WHAT TO WORK ON
Show every line of the entries below that contains the string "specified", where case counts.

## Begin

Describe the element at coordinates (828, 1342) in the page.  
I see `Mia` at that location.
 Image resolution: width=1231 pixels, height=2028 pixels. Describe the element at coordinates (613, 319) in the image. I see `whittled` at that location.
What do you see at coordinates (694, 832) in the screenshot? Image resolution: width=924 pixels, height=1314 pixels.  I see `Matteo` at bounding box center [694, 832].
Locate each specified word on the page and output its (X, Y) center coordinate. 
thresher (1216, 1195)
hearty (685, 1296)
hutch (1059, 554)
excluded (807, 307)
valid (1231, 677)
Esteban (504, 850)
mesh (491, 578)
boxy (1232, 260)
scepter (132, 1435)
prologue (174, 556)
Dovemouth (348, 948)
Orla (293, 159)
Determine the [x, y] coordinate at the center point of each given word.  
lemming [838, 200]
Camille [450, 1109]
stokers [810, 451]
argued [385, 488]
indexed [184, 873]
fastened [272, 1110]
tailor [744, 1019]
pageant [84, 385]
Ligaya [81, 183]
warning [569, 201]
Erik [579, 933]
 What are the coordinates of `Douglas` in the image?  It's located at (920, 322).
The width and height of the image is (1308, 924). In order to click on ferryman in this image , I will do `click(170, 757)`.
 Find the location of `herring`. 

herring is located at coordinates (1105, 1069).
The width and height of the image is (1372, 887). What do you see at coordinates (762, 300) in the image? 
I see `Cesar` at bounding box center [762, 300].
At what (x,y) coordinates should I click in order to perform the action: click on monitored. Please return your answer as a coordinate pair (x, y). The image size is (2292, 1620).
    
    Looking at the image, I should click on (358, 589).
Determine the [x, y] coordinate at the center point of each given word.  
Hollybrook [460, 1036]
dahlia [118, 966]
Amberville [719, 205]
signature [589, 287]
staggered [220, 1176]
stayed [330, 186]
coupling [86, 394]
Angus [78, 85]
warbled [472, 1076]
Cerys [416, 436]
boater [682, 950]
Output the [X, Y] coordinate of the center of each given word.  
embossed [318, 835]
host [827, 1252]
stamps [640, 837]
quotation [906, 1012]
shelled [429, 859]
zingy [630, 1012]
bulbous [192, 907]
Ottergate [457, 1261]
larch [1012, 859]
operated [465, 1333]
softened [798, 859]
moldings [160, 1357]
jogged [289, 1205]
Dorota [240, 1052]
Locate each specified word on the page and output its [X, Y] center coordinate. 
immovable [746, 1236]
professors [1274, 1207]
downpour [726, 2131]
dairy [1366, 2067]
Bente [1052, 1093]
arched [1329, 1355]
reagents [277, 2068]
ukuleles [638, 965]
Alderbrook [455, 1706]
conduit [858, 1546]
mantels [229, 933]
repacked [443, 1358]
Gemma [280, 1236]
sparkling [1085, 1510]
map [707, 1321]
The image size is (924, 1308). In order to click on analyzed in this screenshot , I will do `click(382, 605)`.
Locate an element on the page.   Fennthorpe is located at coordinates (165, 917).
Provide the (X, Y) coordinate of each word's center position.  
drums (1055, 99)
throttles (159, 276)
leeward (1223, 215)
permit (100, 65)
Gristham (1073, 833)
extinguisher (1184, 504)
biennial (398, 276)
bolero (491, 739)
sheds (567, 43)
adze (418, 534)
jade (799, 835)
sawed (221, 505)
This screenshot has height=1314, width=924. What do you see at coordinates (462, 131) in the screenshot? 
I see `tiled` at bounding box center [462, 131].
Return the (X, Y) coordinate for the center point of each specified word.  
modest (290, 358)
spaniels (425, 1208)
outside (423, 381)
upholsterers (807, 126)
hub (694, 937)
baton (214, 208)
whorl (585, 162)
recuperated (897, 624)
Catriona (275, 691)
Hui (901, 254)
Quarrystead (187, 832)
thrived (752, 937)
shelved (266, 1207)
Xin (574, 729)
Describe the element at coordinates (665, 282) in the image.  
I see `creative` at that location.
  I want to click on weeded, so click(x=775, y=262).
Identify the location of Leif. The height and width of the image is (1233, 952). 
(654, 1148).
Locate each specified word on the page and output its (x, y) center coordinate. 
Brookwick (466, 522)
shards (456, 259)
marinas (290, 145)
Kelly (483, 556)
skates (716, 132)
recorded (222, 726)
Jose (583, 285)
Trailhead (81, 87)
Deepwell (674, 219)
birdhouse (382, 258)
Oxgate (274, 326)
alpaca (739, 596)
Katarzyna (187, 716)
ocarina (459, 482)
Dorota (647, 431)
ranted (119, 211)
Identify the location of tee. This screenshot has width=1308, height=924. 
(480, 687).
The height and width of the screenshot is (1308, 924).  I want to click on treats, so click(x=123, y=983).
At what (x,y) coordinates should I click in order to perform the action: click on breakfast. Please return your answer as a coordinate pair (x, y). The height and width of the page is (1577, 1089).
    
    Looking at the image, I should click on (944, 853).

## End

RIGHT ANSWER
Locate each specified word on the page and output its (X, Y) center coordinate. 
Locate each specified word on the page and output its [X, Y] center coordinate. 
Return the (X, Y) coordinate for the center point of each specified word.  
Locate each specified word on the page and output its (x, y) center coordinate. 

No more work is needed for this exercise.